▶ **Exercise inputs**
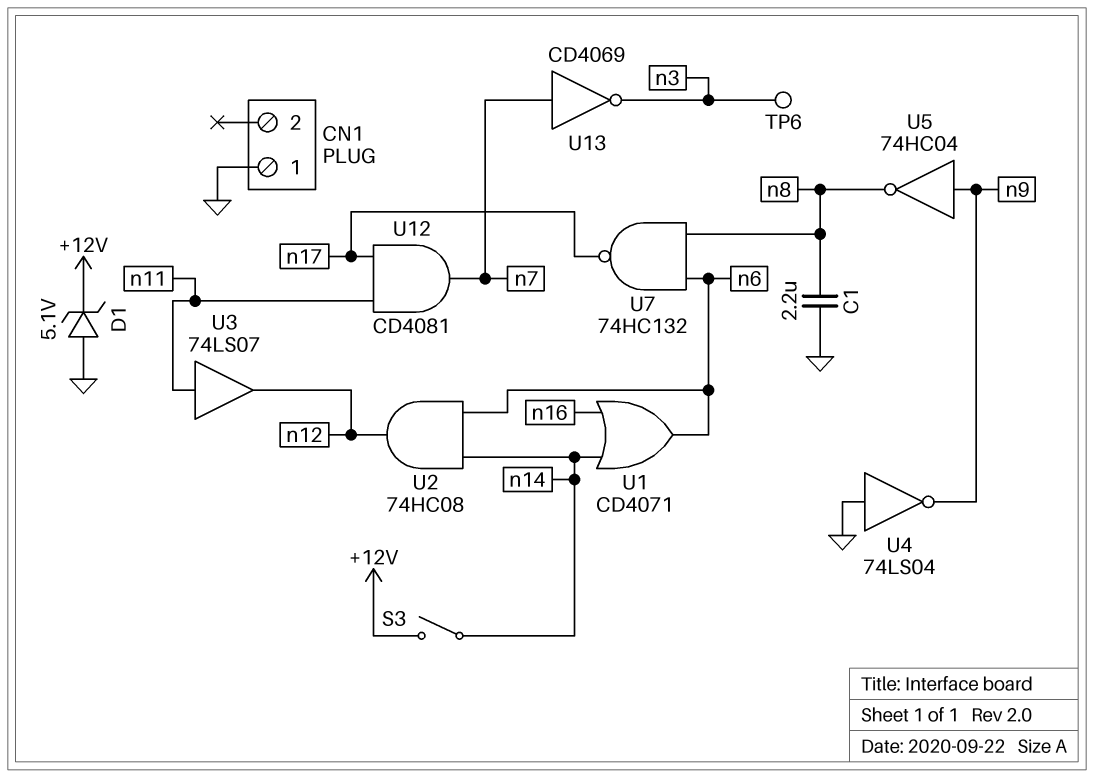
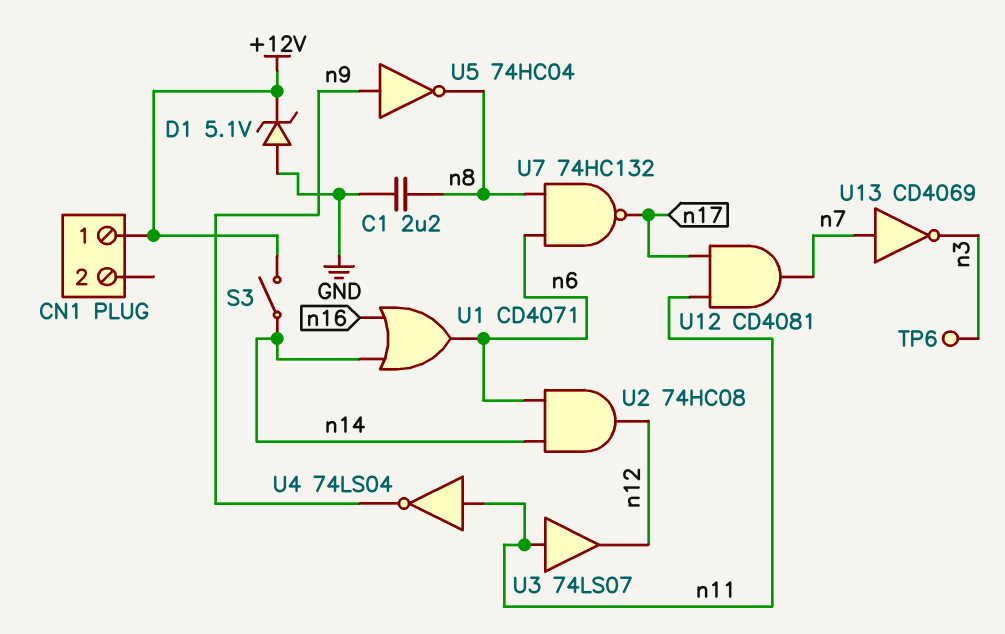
CN1 pin 1: GND -> +12V
U4: NOT 74LS04 (in GND, out n9) -> NOT 74LS04 (in n11, out n9)

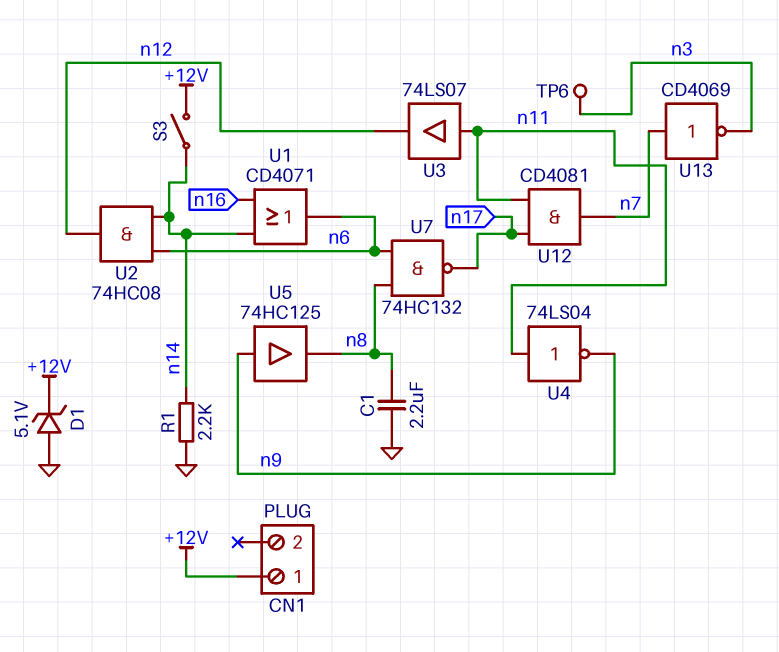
R1: none -> 2.2k (GND, n14)
U5: NOT 74HC04 (in n9, out n8) -> buffer 74HC125 (in n9, out n8)

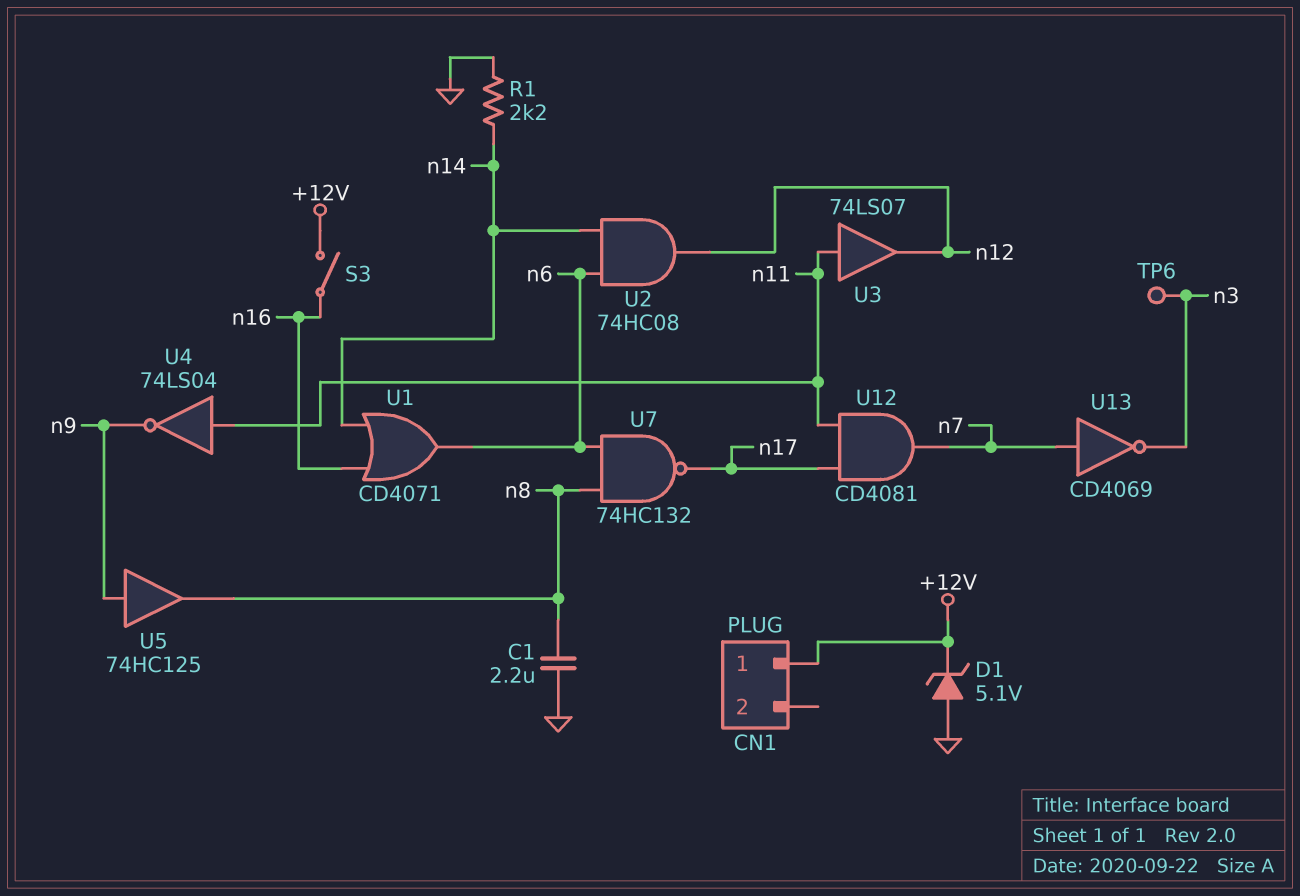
S3: switch (+12V, n14) -> switch (+12V, n16)

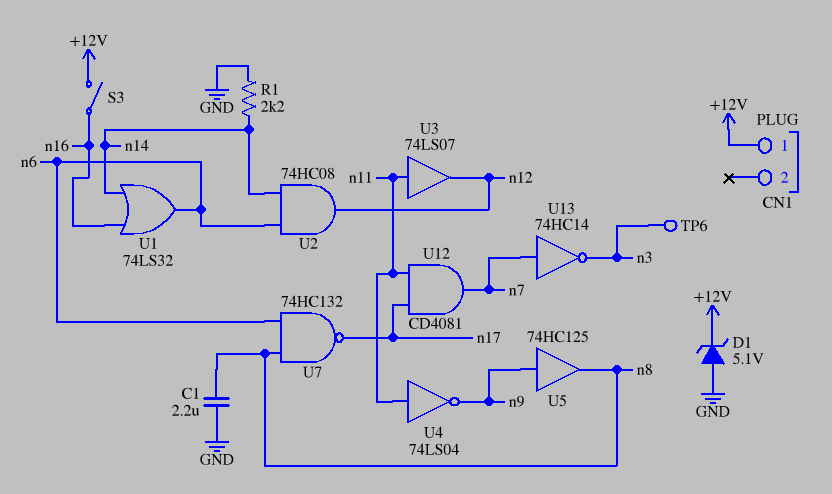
U1: OR CD4071 (in n14, in n16, out n6) -> OR 74LS32 (in n14, in n16, out n6)
U13: NOT CD4069 (in n7, out n3) -> NOT 74HC14 (in n7, out n3)

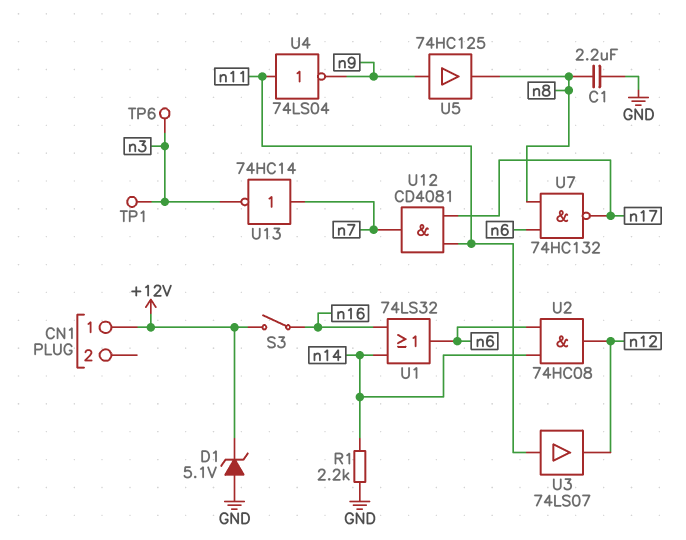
TP1: none -> test point (n3)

▶ **Task to complete**
Copy exactly the lines that run from the line containing "U1: OR CD4071" to the end of the data above, keeping both end lines and leaving out all pictures.

▶ **Reply**
U1: OR CD4071 (in n14, in n16, out n6) -> OR 74LS32 (in n14, in n16, out n6)
U13: NOT CD4069 (in n7, out n3) -> NOT 74HC14 (in n7, out n3)

TP1: none -> test point (n3)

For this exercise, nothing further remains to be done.